| Short task |
Put each line of the records, from the first line through the line containing "3. [29, 134]", into a JSON list of strings, one string per line and with blank lines left out.

------------------------------------

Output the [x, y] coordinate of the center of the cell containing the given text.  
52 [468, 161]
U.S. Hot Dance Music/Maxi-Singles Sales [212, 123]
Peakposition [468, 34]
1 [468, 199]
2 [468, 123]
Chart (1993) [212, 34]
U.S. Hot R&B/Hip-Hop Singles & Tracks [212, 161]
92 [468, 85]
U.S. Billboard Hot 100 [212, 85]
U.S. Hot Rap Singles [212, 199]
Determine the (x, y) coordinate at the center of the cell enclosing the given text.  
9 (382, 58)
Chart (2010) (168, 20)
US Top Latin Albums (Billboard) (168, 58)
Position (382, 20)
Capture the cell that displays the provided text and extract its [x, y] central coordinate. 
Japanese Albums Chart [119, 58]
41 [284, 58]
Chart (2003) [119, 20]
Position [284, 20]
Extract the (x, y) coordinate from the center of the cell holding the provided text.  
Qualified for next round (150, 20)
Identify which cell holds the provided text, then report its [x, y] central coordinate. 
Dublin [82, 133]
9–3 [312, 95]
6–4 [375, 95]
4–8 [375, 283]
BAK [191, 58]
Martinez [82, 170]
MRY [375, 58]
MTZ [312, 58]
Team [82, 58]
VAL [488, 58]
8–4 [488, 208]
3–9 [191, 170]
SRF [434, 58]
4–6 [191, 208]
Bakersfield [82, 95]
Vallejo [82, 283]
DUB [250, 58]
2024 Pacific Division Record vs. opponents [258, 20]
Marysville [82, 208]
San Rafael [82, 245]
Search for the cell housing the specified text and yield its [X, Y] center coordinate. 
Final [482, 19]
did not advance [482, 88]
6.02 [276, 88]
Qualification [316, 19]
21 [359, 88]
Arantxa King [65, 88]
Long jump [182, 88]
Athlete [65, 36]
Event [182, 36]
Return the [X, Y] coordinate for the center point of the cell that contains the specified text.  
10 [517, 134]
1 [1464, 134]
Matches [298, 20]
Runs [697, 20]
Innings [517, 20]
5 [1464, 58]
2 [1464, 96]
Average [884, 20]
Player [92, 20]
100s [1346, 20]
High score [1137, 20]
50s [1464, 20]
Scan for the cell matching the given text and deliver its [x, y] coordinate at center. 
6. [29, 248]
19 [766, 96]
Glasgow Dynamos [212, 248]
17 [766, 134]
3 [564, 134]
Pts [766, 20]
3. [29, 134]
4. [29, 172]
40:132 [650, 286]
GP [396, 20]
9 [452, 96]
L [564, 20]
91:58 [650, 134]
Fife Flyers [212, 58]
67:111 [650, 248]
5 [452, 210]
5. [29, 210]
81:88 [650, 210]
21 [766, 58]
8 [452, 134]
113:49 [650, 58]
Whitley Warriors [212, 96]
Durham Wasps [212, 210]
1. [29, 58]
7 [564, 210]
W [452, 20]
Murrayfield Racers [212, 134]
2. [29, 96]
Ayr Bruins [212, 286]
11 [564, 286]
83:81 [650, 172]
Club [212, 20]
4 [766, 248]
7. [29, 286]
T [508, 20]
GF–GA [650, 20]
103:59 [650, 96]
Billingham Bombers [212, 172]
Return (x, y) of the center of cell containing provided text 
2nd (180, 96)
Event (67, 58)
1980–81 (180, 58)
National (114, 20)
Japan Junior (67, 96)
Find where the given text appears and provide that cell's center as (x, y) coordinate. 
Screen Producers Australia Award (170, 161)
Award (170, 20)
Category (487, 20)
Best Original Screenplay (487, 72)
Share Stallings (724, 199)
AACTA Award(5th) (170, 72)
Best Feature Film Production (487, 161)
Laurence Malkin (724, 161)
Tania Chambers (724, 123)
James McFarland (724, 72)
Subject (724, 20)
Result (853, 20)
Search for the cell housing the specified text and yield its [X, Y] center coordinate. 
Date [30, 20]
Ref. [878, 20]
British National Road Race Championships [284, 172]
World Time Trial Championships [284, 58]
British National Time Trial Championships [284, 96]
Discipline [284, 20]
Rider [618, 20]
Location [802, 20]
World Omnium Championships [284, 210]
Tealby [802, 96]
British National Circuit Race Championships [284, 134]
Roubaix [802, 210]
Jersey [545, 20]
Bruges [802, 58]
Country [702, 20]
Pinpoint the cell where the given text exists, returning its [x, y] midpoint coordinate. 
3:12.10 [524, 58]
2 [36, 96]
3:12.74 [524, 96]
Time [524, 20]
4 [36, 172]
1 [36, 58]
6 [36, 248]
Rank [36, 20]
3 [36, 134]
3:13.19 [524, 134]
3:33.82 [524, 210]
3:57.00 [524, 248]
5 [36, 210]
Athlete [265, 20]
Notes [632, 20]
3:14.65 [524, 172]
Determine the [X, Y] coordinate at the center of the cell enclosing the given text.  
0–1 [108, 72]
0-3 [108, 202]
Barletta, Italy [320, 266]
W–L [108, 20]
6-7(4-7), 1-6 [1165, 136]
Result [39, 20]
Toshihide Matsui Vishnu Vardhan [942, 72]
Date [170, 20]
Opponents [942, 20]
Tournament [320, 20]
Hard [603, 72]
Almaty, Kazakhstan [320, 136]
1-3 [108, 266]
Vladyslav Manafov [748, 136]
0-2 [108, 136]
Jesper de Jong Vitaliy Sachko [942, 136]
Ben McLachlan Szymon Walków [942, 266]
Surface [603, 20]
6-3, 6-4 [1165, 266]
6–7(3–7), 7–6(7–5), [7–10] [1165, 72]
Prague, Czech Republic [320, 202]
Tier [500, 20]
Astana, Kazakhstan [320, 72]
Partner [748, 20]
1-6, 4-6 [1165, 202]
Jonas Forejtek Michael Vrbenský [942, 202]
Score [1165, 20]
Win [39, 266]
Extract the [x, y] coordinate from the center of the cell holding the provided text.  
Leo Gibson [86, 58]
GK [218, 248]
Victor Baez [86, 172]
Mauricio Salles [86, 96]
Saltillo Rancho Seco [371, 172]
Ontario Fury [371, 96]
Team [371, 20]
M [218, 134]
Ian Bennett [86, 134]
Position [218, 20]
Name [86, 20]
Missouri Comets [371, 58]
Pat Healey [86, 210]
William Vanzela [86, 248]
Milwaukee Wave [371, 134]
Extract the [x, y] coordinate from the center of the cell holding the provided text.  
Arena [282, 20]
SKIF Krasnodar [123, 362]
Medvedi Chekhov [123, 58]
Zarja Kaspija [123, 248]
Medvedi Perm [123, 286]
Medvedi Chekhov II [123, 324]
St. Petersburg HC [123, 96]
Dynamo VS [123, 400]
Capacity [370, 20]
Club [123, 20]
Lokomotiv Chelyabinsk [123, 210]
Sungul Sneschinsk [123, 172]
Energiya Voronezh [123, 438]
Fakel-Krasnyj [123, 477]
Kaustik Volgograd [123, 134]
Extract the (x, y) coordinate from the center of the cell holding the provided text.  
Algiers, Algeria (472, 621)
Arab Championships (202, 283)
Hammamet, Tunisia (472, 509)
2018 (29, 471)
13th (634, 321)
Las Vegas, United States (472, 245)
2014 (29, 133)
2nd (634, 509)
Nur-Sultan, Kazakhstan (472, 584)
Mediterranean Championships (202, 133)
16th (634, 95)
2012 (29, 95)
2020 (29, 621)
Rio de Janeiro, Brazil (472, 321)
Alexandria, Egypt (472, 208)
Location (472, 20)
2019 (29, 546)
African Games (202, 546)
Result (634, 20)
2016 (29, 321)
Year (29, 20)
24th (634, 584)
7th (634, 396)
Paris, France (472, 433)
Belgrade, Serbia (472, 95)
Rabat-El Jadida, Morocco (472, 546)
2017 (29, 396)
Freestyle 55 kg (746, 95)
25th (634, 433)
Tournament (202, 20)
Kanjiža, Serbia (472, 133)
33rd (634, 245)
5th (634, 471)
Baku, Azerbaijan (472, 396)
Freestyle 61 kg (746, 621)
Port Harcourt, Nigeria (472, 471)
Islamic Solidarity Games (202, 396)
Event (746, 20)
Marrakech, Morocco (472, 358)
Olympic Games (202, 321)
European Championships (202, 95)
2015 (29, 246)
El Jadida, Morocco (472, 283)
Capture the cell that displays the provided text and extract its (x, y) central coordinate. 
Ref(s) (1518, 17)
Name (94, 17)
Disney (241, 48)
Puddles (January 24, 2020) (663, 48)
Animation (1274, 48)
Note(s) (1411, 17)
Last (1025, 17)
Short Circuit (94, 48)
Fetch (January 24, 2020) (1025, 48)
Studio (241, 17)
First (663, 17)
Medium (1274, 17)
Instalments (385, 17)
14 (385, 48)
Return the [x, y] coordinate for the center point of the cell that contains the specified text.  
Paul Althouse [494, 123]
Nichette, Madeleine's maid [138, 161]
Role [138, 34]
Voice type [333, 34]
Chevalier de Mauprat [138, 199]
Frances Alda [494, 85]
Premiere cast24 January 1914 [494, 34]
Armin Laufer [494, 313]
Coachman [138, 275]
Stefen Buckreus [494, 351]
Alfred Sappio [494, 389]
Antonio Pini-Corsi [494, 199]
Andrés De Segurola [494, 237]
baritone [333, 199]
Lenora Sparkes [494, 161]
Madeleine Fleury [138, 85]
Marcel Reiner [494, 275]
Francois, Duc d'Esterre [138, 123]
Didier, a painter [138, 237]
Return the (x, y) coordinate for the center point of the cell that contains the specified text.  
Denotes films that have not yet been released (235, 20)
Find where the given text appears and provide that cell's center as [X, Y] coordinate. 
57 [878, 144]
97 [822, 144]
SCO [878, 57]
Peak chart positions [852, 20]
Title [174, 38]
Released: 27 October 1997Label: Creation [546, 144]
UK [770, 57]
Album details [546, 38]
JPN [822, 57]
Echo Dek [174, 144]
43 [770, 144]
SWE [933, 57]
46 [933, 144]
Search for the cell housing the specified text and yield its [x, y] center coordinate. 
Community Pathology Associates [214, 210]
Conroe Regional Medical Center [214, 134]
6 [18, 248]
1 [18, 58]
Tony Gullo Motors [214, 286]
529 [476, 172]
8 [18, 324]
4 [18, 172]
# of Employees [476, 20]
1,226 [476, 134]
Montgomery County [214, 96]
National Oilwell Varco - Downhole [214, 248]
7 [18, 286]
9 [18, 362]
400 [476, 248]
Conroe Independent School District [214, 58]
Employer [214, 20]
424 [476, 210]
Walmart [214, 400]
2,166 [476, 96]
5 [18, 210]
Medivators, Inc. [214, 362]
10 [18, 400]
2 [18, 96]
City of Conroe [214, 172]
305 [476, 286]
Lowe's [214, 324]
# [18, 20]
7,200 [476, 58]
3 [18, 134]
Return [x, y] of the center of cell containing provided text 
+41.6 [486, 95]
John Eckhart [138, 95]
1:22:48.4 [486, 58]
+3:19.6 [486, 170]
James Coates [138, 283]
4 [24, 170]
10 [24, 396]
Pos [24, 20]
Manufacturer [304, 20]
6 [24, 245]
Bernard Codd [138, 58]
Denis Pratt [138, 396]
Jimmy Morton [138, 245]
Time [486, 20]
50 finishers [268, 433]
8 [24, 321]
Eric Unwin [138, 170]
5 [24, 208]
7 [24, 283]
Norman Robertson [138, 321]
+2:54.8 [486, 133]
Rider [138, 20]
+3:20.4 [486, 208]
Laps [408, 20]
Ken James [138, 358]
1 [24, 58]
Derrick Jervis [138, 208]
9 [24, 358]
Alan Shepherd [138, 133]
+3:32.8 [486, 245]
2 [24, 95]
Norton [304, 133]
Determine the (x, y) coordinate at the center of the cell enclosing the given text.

------------------------------------

| Finished answer |
[
  "Output the [x, y] coordinate of the center of the cell containing the given text.  ",
  "52 [468, 161]",
  "U.S. Hot Dance Music/Maxi-Singles Sales [212, 123]",
  "Peakposition [468, 34]",
  "1 [468, 199]",
  "2 [468, 123]",
  "Chart (1993) [212, 34]",
  "U.S. Hot R&B/Hip-Hop Singles & Tracks [212, 161]",
  "92 [468, 85]",
  "U.S. Billboard Hot 100 [212, 85]",
  "U.S. Hot Rap Singles [212, 199]",
  "Determine the (x, y) coordinate at the center of the cell enclosing the given text.  ",
  "9 (382, 58)",
  "Chart (2010) (168, 20)",
  "US Top Latin Albums (Billboard) (168, 58)",
  "Position (382, 20)",
  "Capture the cell that displays the provided text and extract its [x, y] central coordinate. ",
  "Japanese Albums Chart [119, 58]",
  "41 [284, 58]",
  "Chart (2003) [119, 20]",
  "Position [284, 20]",
  "Extract the (x, y) coordinate from the center of the cell holding the provided text.  ",
  "Qualified for next round (150, 20)",
  "Identify which cell holds the provided text, then report its [x, y] central coordinate. ",
  "Dublin [82, 133]",
  "9–3 [312, 95]",
  "6–4 [375, 95]",
  "4–8 [375, 283]",
  "BAK [191, 58]",
  "Martinez [82, 170]",
  "MRY [375, 58]",
  "MTZ [312, 58]",
  "Team [82, 58]",
  "VAL [488, 58]",
  "8–4 [488, 208]",
  "3–9 [191, 170]",
  "SRF [434, 58]",
  "4–6 [191, 208]",
  "Bakersfield [82, 95]",
  "Vallejo [82, 283]",
  "DUB [250, 58]",
  "2024 Pacific Division Record vs. opponents [258, 20]",
  "Marysville [82, 208]",
  "San Rafael [82, 245]",
  "Search for the cell housing the specified text and yield its [X, Y] center coordinate. ",
  "Final [482, 19]",
  "did not advance [482, 88]",
  "6.02 [276, 88]",
  "Qualification [316, 19]",
  "21 [359, 88]",
  "Arantxa King [65, 88]",
  "Long jump [182, 88]",
  "Athlete [65, 36]",
  "Event [182, 36]",
  "Return the [X, Y] coordinate for the center point of the cell that contains the specified text.  ",
  "10 [517, 134]",
  "1 [1464, 134]",
  "Matches [298, 20]",
  "Runs [697, 20]",
  "Innings [517, 20]",
  "5 [1464, 58]",
  "2 [1464, 96]",
  "Average [884, 20]",
  "Player [92, 20]",
  "100s [1346, 20]",
  "High score [1137, 20]",
  "50s [1464, 20]",
  "Scan for the cell matching the given text and deliver its [x, y] coordinate at center. ",
  "6. [29, 248]",
  "19 [766, 96]",
  "Glasgow Dynamos [212, 248]",
  "17 [766, 134]",
  "3 [564, 134]",
  "Pts [766, 20]",
  "3. [29, 134]"
]